[Before-and-after change data]
______________________________

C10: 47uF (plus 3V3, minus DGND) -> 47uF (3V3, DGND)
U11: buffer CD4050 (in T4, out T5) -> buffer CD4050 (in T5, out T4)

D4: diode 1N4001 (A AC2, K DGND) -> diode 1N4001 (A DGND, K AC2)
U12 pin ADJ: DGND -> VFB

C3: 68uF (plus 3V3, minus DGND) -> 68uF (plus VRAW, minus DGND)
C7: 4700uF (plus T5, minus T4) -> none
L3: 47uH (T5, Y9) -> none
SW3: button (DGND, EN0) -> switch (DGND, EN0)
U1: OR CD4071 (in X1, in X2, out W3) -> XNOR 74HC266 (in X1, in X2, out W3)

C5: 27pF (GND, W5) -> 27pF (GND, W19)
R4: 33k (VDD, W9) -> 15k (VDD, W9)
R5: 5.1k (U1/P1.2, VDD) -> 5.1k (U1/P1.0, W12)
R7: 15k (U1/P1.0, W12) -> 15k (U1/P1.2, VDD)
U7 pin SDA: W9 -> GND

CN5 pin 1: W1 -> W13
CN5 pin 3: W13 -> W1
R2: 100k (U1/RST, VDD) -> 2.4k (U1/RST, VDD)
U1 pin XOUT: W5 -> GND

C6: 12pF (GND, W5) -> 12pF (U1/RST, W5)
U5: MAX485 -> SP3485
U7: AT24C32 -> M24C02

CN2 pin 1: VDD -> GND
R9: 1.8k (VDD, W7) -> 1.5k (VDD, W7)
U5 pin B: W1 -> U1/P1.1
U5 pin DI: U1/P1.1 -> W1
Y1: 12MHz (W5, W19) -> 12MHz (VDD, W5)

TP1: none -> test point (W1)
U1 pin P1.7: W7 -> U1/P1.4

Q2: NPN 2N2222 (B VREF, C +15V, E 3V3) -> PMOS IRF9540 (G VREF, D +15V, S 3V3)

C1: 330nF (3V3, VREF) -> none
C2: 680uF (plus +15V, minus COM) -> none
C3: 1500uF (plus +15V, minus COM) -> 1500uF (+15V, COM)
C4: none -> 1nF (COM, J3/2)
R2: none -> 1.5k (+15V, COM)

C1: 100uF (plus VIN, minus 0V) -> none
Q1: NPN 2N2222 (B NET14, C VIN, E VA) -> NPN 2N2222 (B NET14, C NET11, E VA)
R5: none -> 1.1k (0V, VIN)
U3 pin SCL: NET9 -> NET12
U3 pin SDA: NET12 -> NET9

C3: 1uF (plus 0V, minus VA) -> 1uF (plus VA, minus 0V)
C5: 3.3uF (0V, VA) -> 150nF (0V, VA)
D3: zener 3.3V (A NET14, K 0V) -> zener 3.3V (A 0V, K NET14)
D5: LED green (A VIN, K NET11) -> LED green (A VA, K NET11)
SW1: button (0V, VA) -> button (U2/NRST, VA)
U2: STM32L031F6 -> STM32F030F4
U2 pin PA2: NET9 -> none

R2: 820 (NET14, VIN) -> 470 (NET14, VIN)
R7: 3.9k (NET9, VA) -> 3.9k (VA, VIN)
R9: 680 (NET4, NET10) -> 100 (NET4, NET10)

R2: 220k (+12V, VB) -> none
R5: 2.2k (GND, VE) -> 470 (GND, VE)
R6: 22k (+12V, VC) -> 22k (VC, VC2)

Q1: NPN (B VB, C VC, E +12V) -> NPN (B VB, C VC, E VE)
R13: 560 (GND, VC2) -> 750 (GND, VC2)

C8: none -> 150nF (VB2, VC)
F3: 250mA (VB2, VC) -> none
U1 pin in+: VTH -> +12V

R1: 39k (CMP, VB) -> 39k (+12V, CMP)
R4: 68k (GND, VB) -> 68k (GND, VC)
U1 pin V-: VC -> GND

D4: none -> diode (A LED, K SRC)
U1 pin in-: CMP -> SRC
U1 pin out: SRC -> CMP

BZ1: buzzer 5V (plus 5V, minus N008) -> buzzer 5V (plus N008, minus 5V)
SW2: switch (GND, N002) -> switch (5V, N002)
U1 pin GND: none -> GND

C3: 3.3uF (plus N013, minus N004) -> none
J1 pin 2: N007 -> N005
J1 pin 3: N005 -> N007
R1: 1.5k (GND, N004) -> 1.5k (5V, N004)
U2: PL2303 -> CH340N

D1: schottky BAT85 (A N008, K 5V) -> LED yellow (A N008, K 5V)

______________________________

Reproduce every entry above without a single alteration.

C10: 47uF (plus 3V3, minus DGND) -> 47uF (3V3, DGND)
U11: buffer CD4050 (in T4, out T5) -> buffer CD4050 (in T5, out T4)

D4: diode 1N4001 (A AC2, K DGND) -> diode 1N4001 (A DGND, K AC2)
U12 pin ADJ: DGND -> VFB

C3: 68uF (plus 3V3, minus DGND) -> 68uF (plus VRAW, minus DGND)
C7: 4700uF (plus T5, minus T4) -> none
L3: 47uH (T5, Y9) -> none
SW3: button (DGND, EN0) -> switch (DGND, EN0)
U1: OR CD4071 (in X1, in X2, out W3) -> XNOR 74HC266 (in X1, in X2, out W3)

C5: 27pF (GND, W5) -> 27pF (GND, W19)
R4: 33k (VDD, W9) -> 15k (VDD, W9)
R5: 5.1k (U1/P1.2, VDD) -> 5.1k (U1/P1.0, W12)
R7: 15k (U1/P1.0, W12) -> 15k (U1/P1.2, VDD)
U7 pin SDA: W9 -> GND

CN5 pin 1: W1 -> W13
CN5 pin 3: W13 -> W1
R2: 100k (U1/RST, VDD) -> 2.4k (U1/RST, VDD)
U1 pin XOUT: W5 -> GND

C6: 12pF (GND, W5) -> 12pF (U1/RST, W5)
U5: MAX485 -> SP3485
U7: AT24C32 -> M24C02

CN2 pin 1: VDD -> GND
R9: 1.8k (VDD, W7) -> 1.5k (VDD, W7)
U5 pin B: W1 -> U1/P1.1
U5 pin DI: U1/P1.1 -> W1
Y1: 12MHz (W5, W19) -> 12MHz (VDD, W5)

TP1: none -> test point (W1)
U1 pin P1.7: W7 -> U1/P1.4

Q2: NPN 2N2222 (B VREF, C +15V, E 3V3) -> PMOS IRF9540 (G VREF, D +15V, S 3V3)

C1: 330nF (3V3, VREF) -> none
C2: 680uF (plus +15V, minus COM) -> none
C3: 1500uF (plus +15V, minus COM) -> 1500uF (+15V, COM)
C4: none -> 1nF (COM, J3/2)
R2: none -> 1.5k (+15V, COM)

C1: 100uF (plus VIN, minus 0V) -> none
Q1: NPN 2N2222 (B NET14, C VIN, E VA) -> NPN 2N2222 (B NET14, C NET11, E VA)
R5: none -> 1.1k (0V, VIN)
U3 pin SCL: NET9 -> NET12
U3 pin SDA: NET12 -> NET9

C3: 1uF (plus 0V, minus VA) -> 1uF (plus VA, minus 0V)
C5: 3.3uF (0V, VA) -> 150nF (0V, VA)
D3: zener 3.3V (A NET14, K 0V) -> zener 3.3V (A 0V, K NET14)
D5: LED green (A VIN, K NET11) -> LED green (A VA, K NET11)
SW1: button (0V, VA) -> button (U2/NRST, VA)
U2: STM32L031F6 -> STM32F030F4
U2 pin PA2: NET9 -> none

R2: 820 (NET14, VIN) -> 470 (NET14, VIN)
R7: 3.9k (NET9, VA) -> 3.9k (VA, VIN)
R9: 680 (NET4, NET10) -> 100 (NET4, NET10)

R2: 220k (+12V, VB) -> none
R5: 2.2k (GND, VE) -> 470 (GND, VE)
R6: 22k (+12V, VC) -> 22k (VC, VC2)

Q1: NPN (B VB, C VC, E +12V) -> NPN (B VB, C VC, E VE)
R13: 560 (GND, VC2) -> 750 (GND, VC2)

C8: none -> 150nF (VB2, VC)
F3: 250mA (VB2, VC) -> none
U1 pin in+: VTH -> +12V

R1: 39k (CMP, VB) -> 39k (+12V, CMP)
R4: 68k (GND, VB) -> 68k (GND, VC)
U1 pin V-: VC -> GND

D4: none -> diode (A LED, K SRC)
U1 pin in-: CMP -> SRC
U1 pin out: SRC -> CMP

BZ1: buzzer 5V (plus 5V, minus N008) -> buzzer 5V (plus N008, minus 5V)
SW2: switch (GND, N002) -> switch (5V, N002)
U1 pin GND: none -> GND

C3: 3.3uF (plus N013, minus N004) -> none
J1 pin 2: N007 -> N005
J1 pin 3: N005 -> N007
R1: 1.5k (GND, N004) -> 1.5k (5V, N004)
U2: PL2303 -> CH340N

D1: schottky BAT85 (A N008, K 5V) -> LED yellow (A N008, K 5V)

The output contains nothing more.